══ Provided data
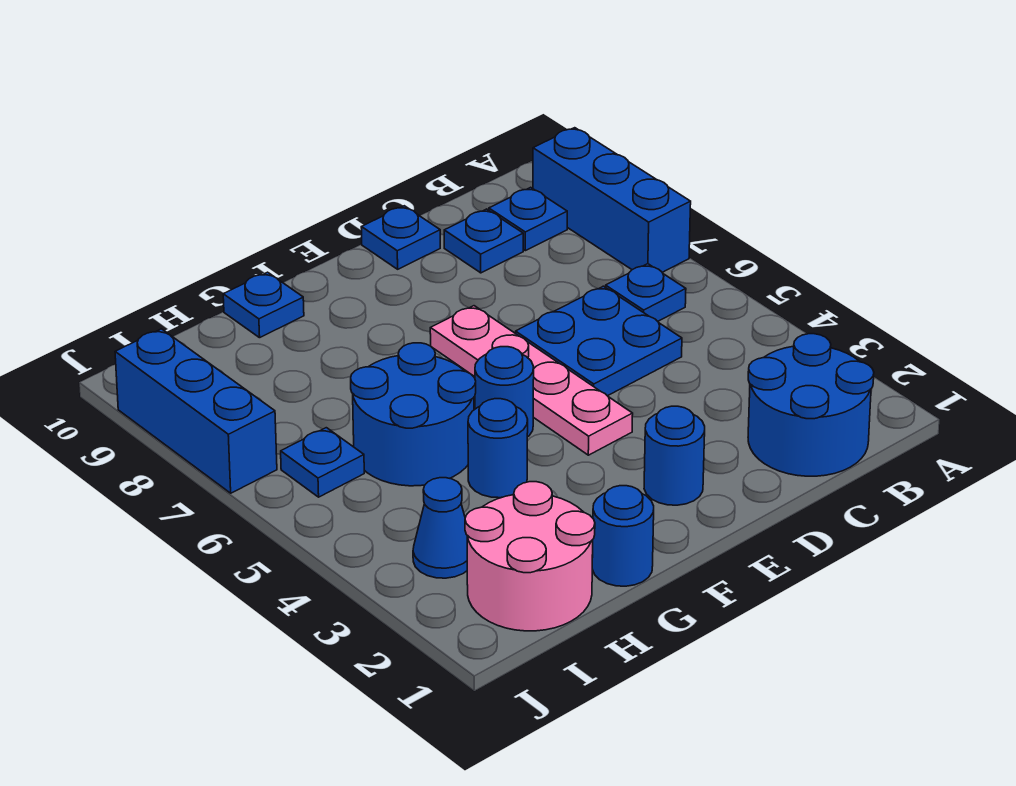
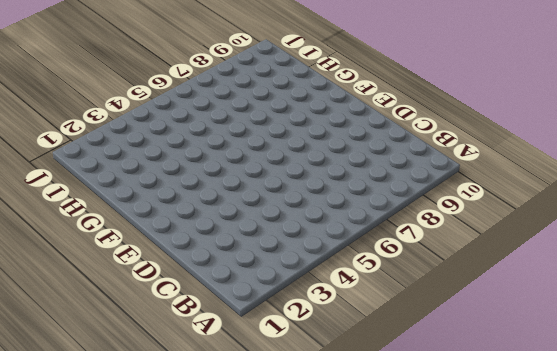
none -> blue brick A7:A9 level 1
none -> blue round brick B1:C2 level 1
none -> blue plate B6 level 1

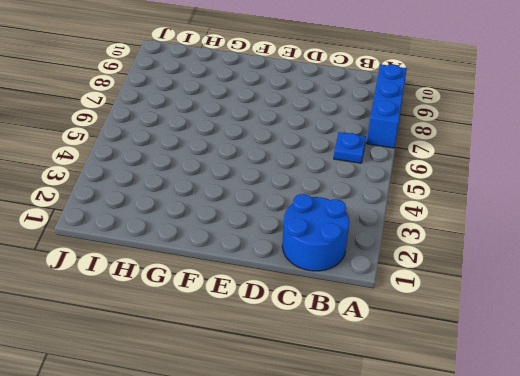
none -> blue plate B9 level 1
none -> blue plate C5:D6 level 1
none -> blue plate C9 level 1

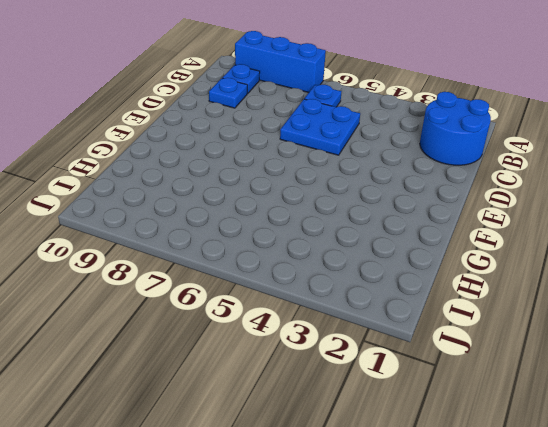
none -> blue plate D10 level 1
none -> blue round brick E2 level 1
none -> pink plate E4:E7 level 1

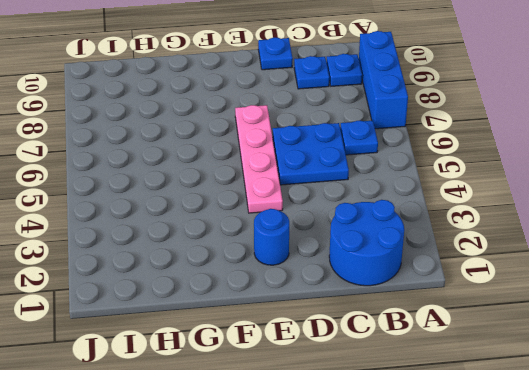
none -> blue round brick F5 level 1
none -> blue round brick G1 level 1
none -> blue round brick G4 level 1

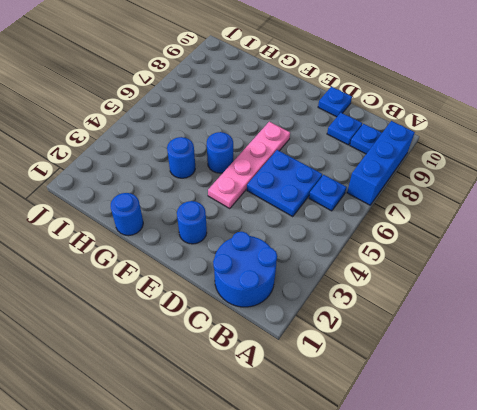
none -> blue round brick G5:H6 level 1
none -> blue plate G10 level 1
none -> pink round brick H1:I2 level 1

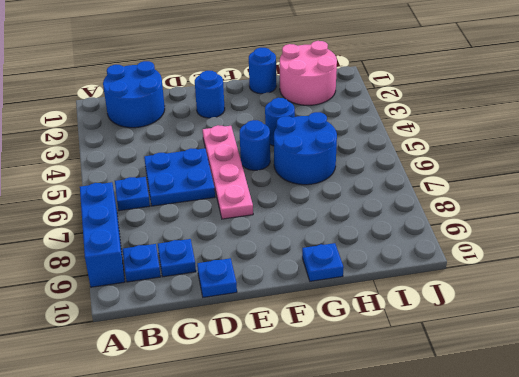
none -> blue cone I3 level 1
none -> blue plate I6 level 1
none -> blue brick J7:J9 level 1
════
* _Exercise brief_: Would you output the listing above verbatim, without its pictures?

* _Output_:
none -> blue brick A7:A9 level 1
none -> blue round brick B1:C2 level 1
none -> blue plate B6 level 1

none -> blue plate B9 level 1
none -> blue plate C5:D6 level 1
none -> blue plate C9 level 1

none -> blue plate D10 level 1
none -> blue round brick E2 level 1
none -> pink plate E4:E7 level 1

none -> blue round brick F5 level 1
none -> blue round brick G1 level 1
none -> blue round brick G4 level 1

none -> blue round brick G5:H6 level 1
none -> blue plate G10 level 1
none -> pink round brick H1:I2 level 1

none -> blue cone I3 level 1
none -> blue plate I6 level 1
none -> blue brick J7:J9 level 1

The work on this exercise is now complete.